● **TASK INSTRUCTIONS**: Please report, as a single number, how many lines in the entries include the string "spool".
──────────────────────────────
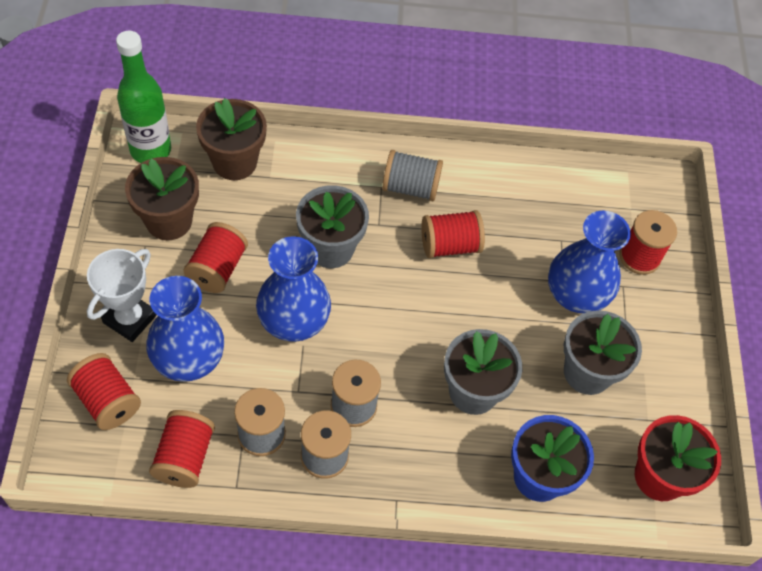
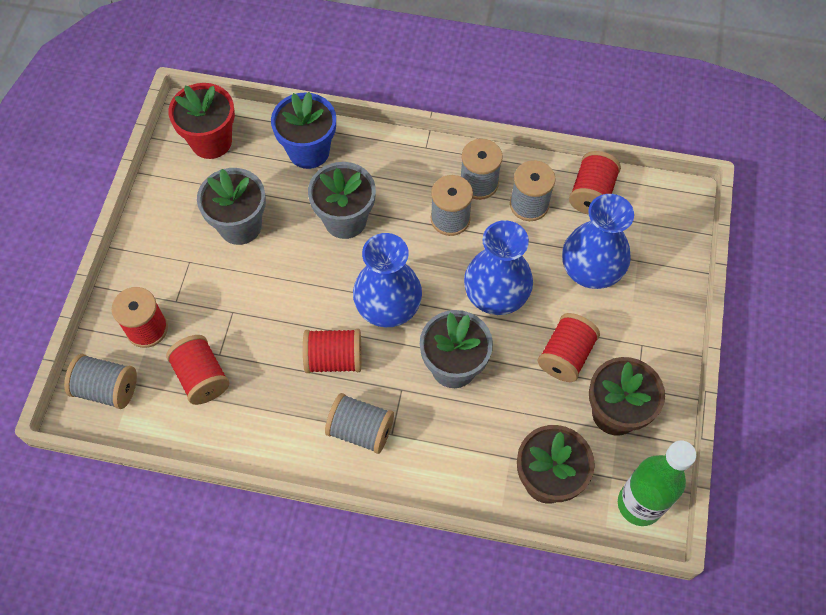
camera: 165 degrees left, 5 degrees up
(107, 401) = (658, 243): red spool -> red spool (202, 377)
(130, 319) = (645, 313): white trophy -> none
(575, 295) = (225, 296): blue vase -> blue vase (388, 308)
(652, 202) = (107, 388): none -> grey spool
──────────────────────────────
● **ANSWER TO THE EXERCISE**: 2